• _Source material_
········

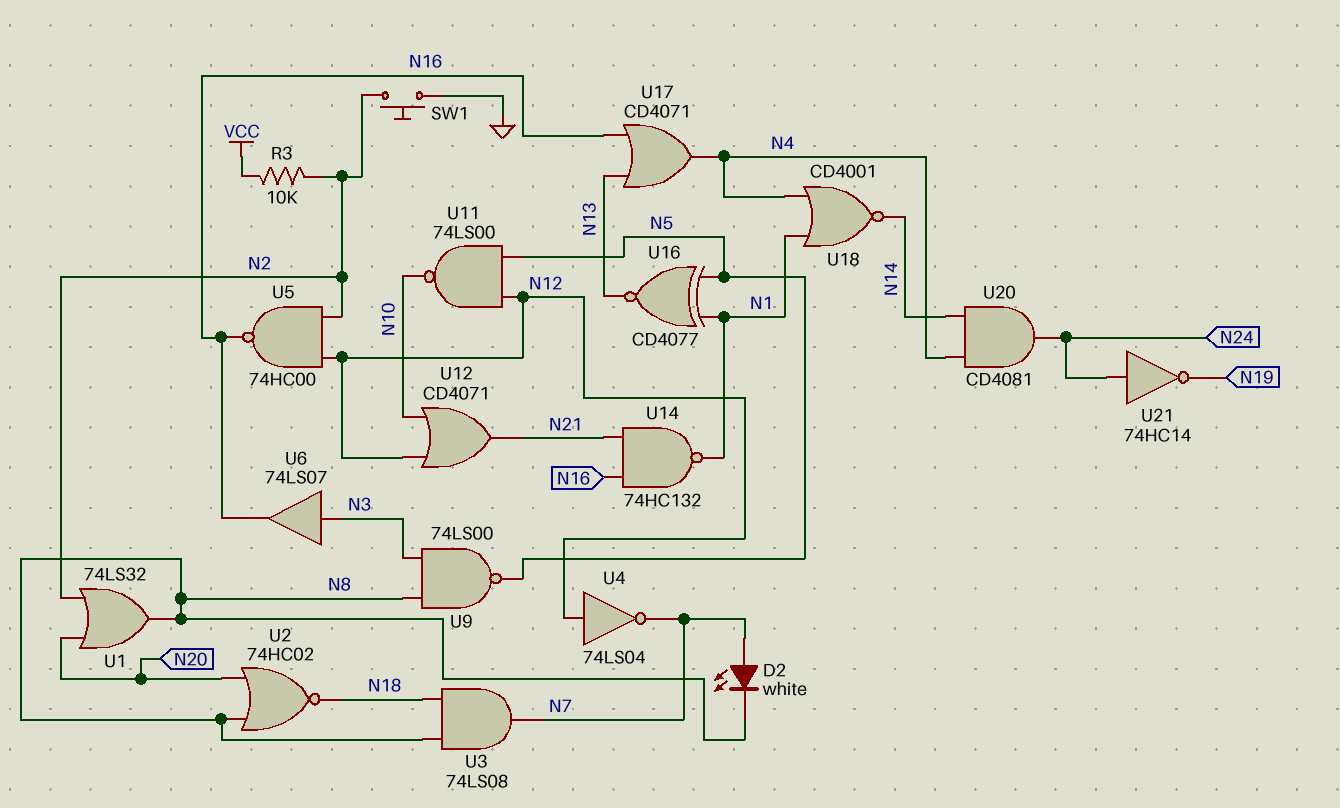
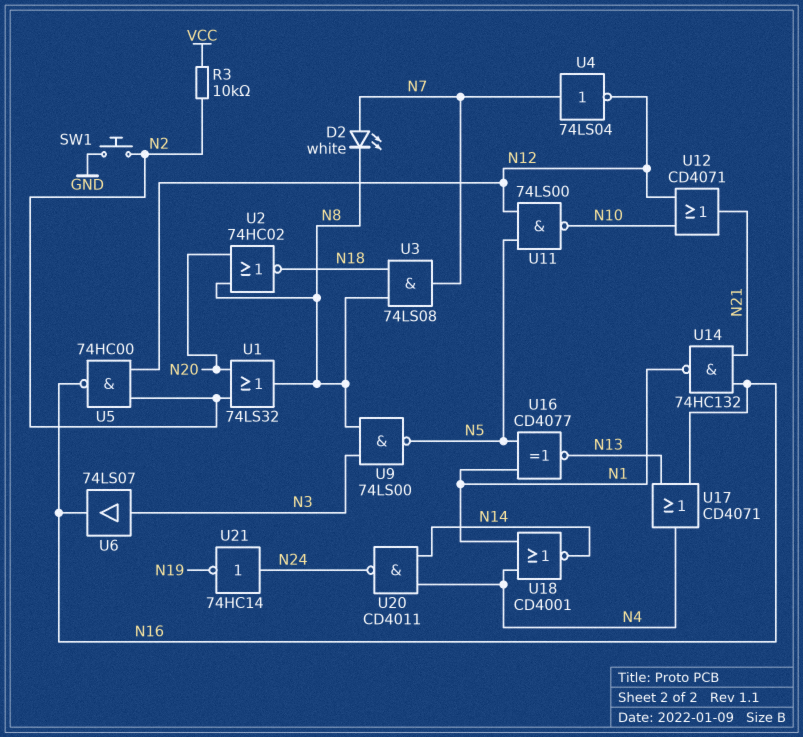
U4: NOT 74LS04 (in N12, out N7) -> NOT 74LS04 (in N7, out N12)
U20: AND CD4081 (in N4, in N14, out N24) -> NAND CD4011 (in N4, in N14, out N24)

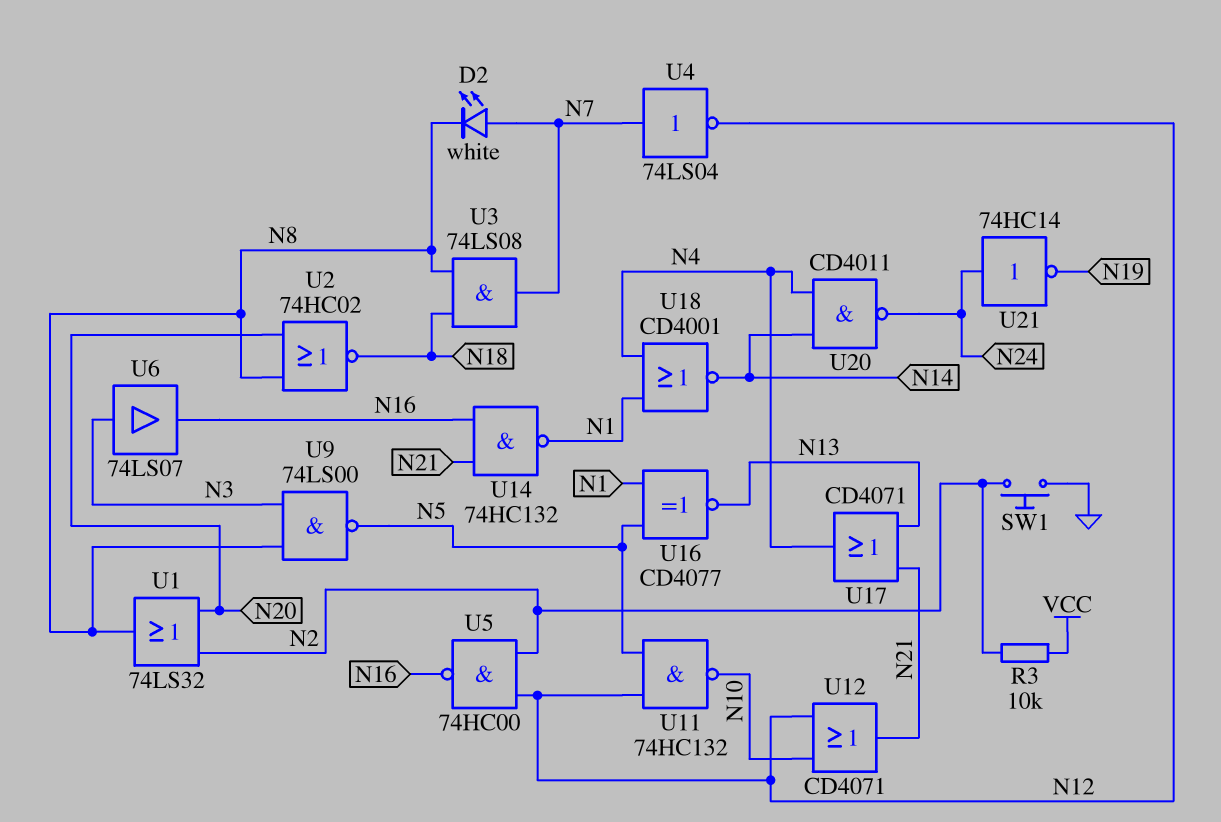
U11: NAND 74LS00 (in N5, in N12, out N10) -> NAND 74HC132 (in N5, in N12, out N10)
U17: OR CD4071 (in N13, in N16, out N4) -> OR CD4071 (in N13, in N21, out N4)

········

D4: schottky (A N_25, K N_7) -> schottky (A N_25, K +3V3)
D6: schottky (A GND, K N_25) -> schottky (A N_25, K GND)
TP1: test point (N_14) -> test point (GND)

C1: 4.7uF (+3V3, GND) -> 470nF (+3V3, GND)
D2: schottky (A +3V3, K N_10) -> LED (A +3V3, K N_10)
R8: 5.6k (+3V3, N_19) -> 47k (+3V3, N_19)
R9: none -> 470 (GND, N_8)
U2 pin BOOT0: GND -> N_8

········

• _Task description_
Among the records above, only the lines between the line holding "C1: 4.7uF (+3V3, GND) -> 470nF (+3V3, GND)" and the line holding "U2 pin BOOT0: GND -> N_8", inclusive, are to be output, exactly as written.

• _Exercise result_
C1: 4.7uF (+3V3, GND) -> 470nF (+3V3, GND)
D2: schottky (A +3V3, K N_10) -> LED (A +3V3, K N_10)
R8: 5.6k (+3V3, N_19) -> 47k (+3V3, N_19)
R9: none -> 470 (GND, N_8)
U2 pin BOOT0: GND -> N_8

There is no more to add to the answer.